TASK DIRECTIONS
Transcribe the records that follow. Keep every word exactly, and drop the pictures.

AVAILABLE RECORDS
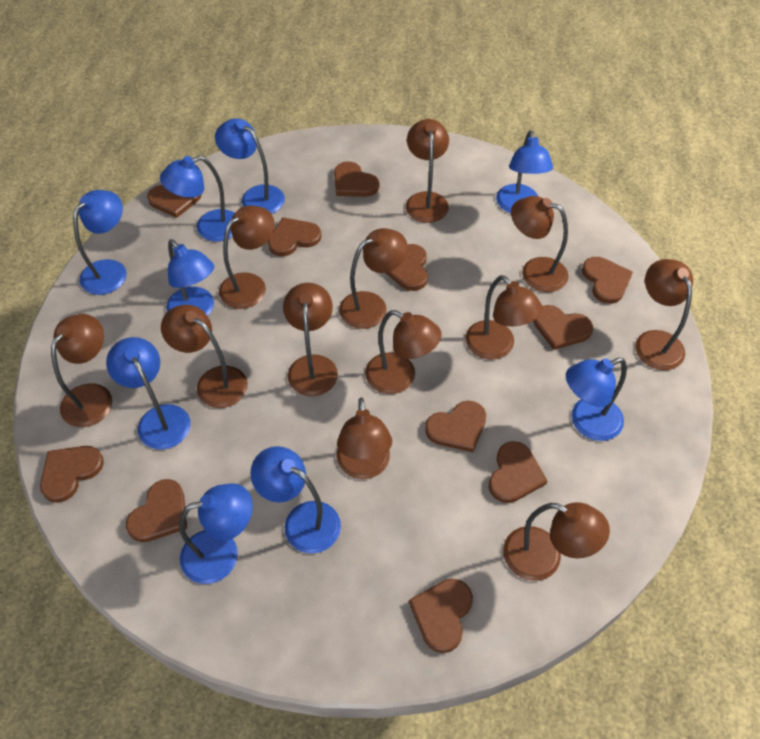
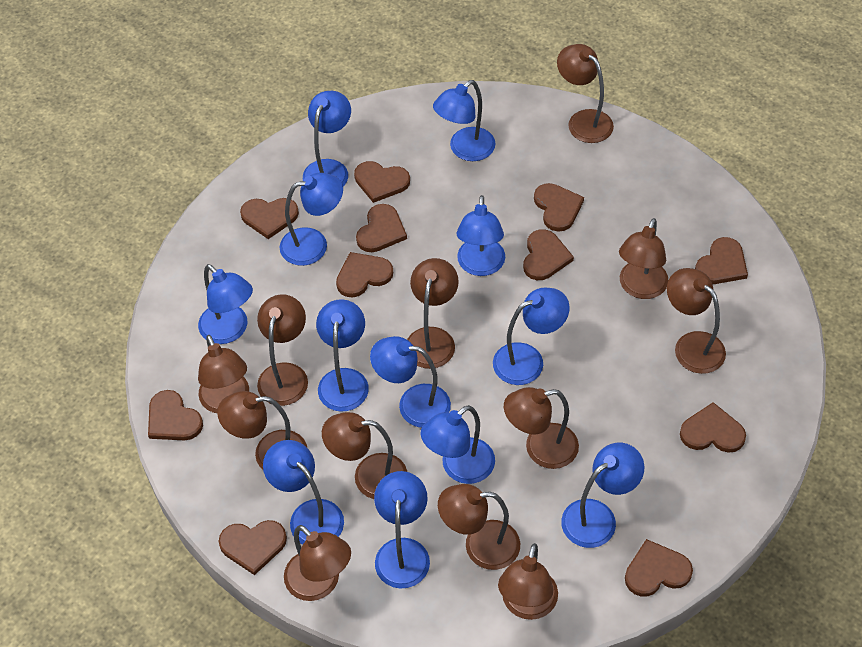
blue lamp: 9 -> 12

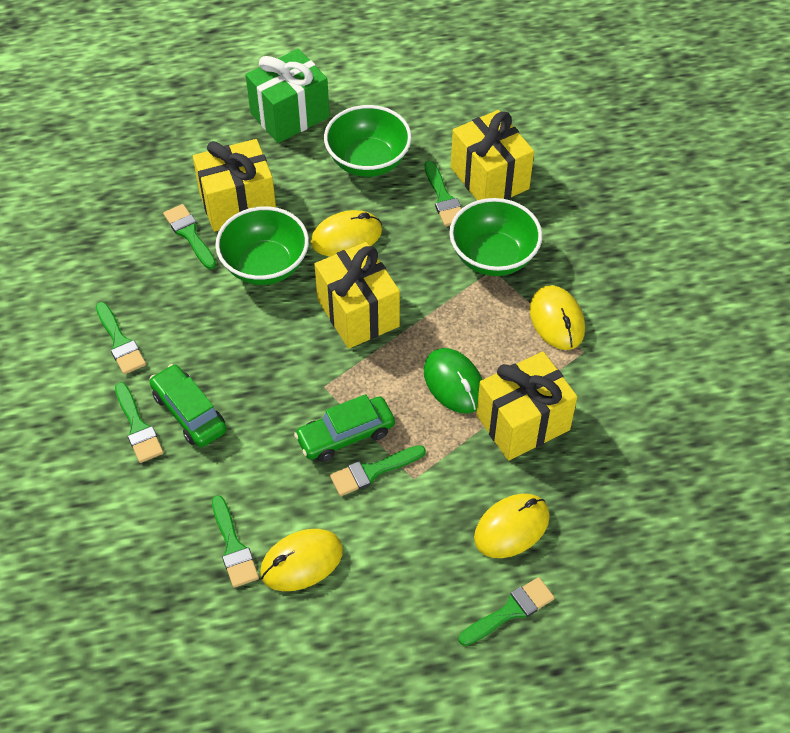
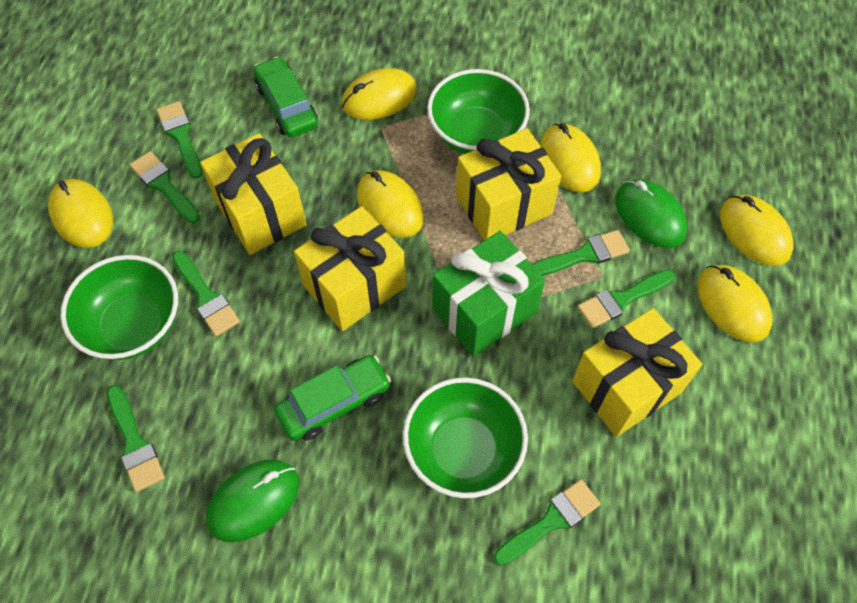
green mouse: 1 -> 2
yellow mouse: 4 -> 6

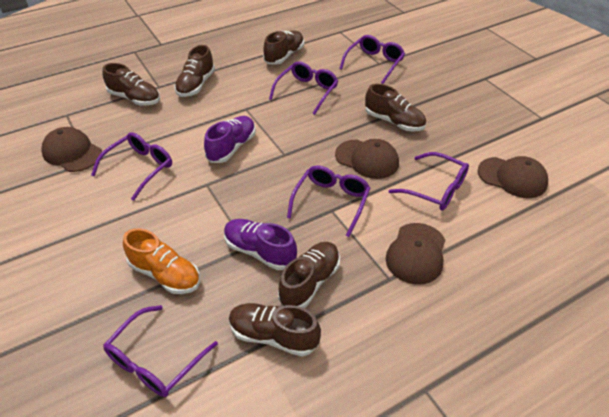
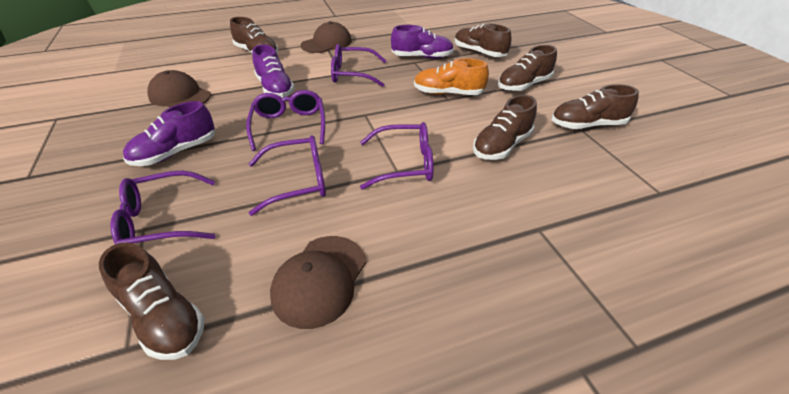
brown cap: 4 -> 3
purple glasses: 6 -> 5
purple shoe: 2 -> 3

TASK OUTPUT
blue lamp: 9 -> 12

green mouse: 1 -> 2
yellow mouse: 4 -> 6

brown cap: 4 -> 3
purple glasses: 6 -> 5
purple shoe: 2 -> 3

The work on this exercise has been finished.